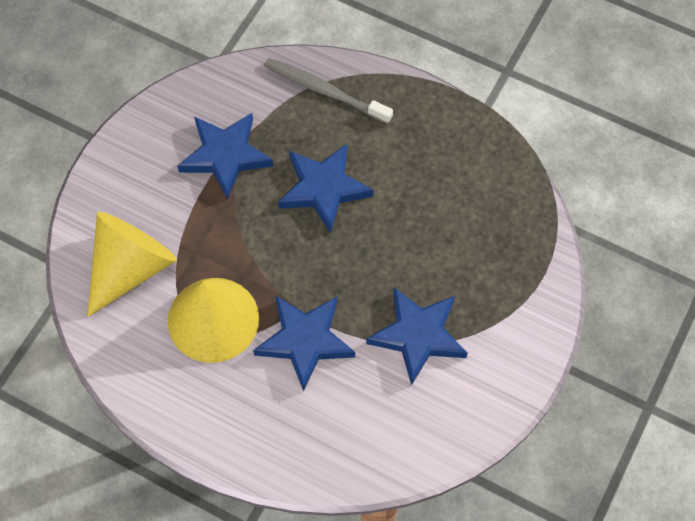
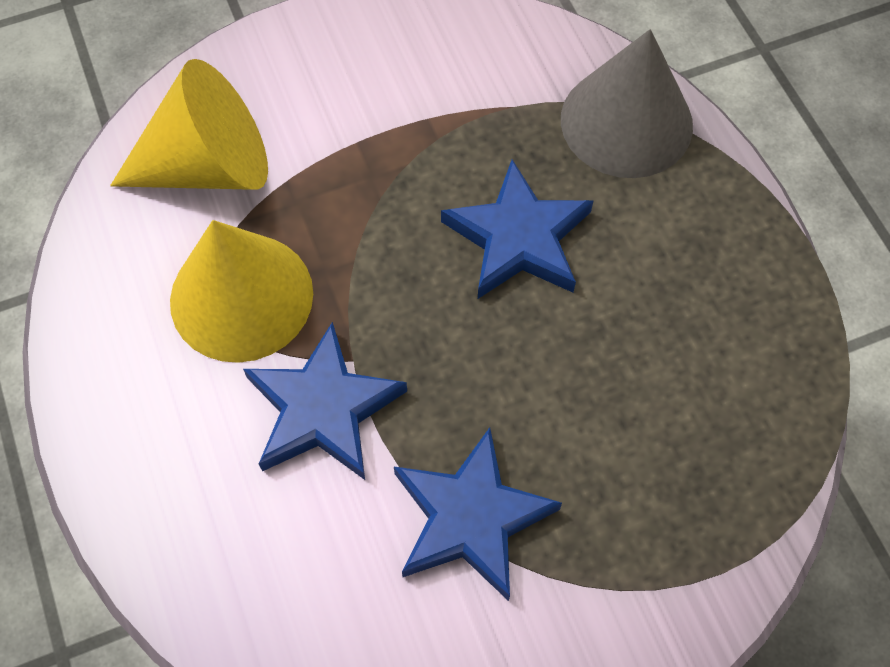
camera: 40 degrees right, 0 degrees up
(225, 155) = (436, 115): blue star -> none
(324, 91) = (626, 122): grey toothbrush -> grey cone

---

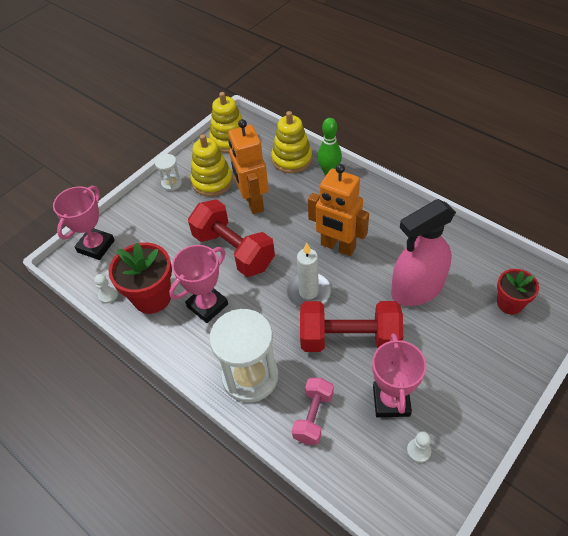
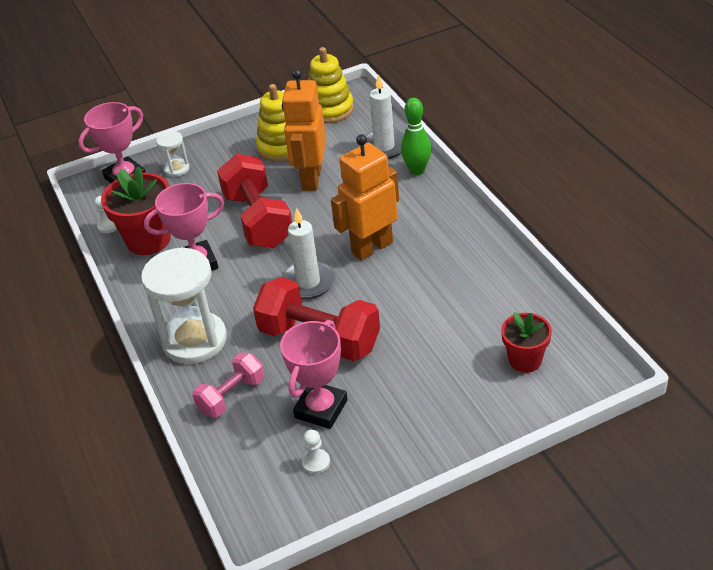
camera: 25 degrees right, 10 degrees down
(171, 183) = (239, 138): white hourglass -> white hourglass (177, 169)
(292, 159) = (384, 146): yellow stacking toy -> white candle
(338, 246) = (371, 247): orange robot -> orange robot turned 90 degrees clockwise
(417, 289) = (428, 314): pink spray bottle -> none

#### Task description:
Copy out precisely the lines from the line with "(338, 246) = (371, 247): orange" to the line with "(417, 289) = (428, 314): pink" in the material above, including those two lines and omitting all the rest.

#### Written solution:
(338, 246) = (371, 247): orange robot -> orange robot turned 90 degrees clockwise
(417, 289) = (428, 314): pink spray bottle -> none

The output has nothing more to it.